Each line of the data below holding the word "none" must be copied.

Image change detection data
★ ★ ★

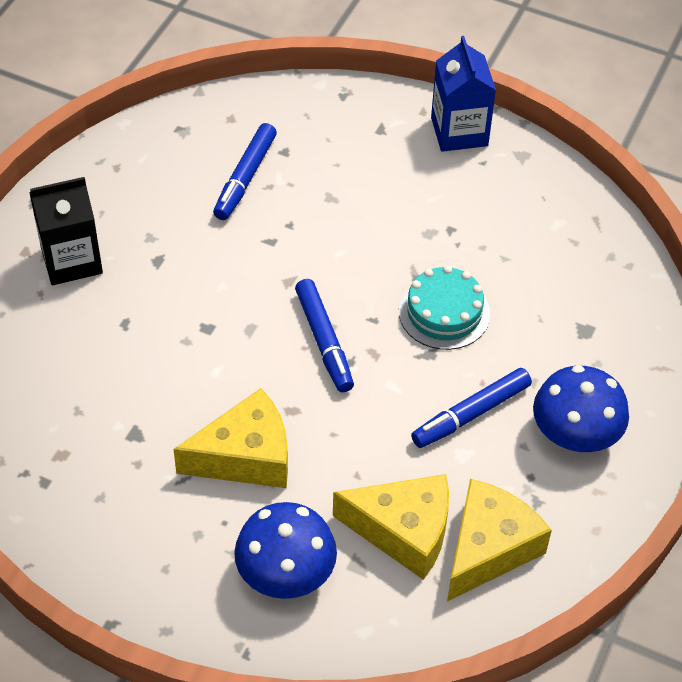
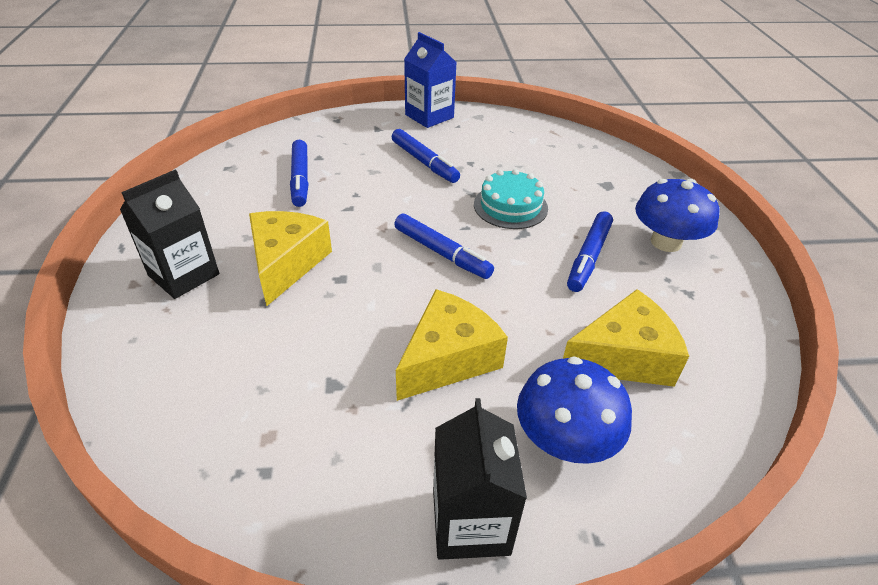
camera: 30 degrees left, 10 degrees down
(165, 593) = (470, 522): none -> black carton
(397, 207) = (424, 162): none -> blue marker
(489, 548) = (694, 339): yellow cheese -> yellow cheese (286, 263)

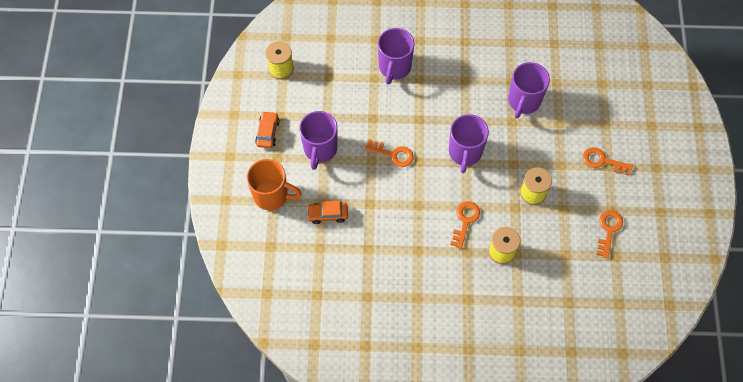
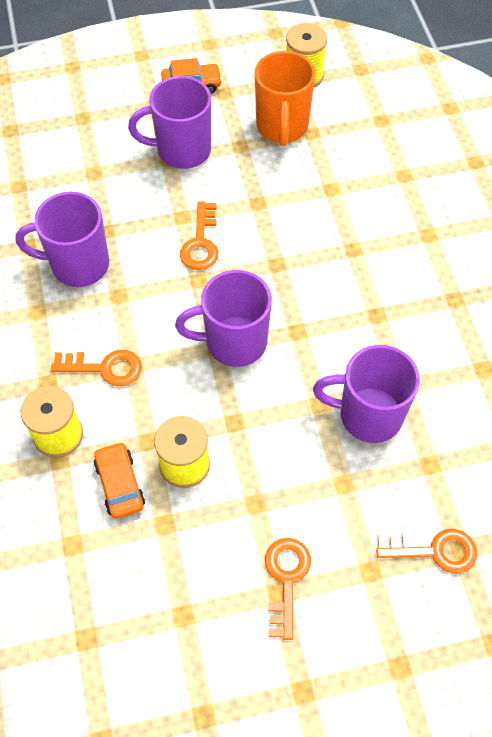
camera: 75 degrees right, 5 degrees down
(272, 195) = (91, 113): orange mug -> orange mug (282, 127)
(328, 214) = (75, 183): orange car -> orange car (120, 484)
(394, 67) = (361, 211): purple mug -> purple mug (78, 265)
(608, 230) = (139, 616): orange key -> orange key (434, 551)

★ ★ ★

Task output
(165, 593) = (470, 522): none -> black carton
(397, 207) = (424, 162): none -> blue marker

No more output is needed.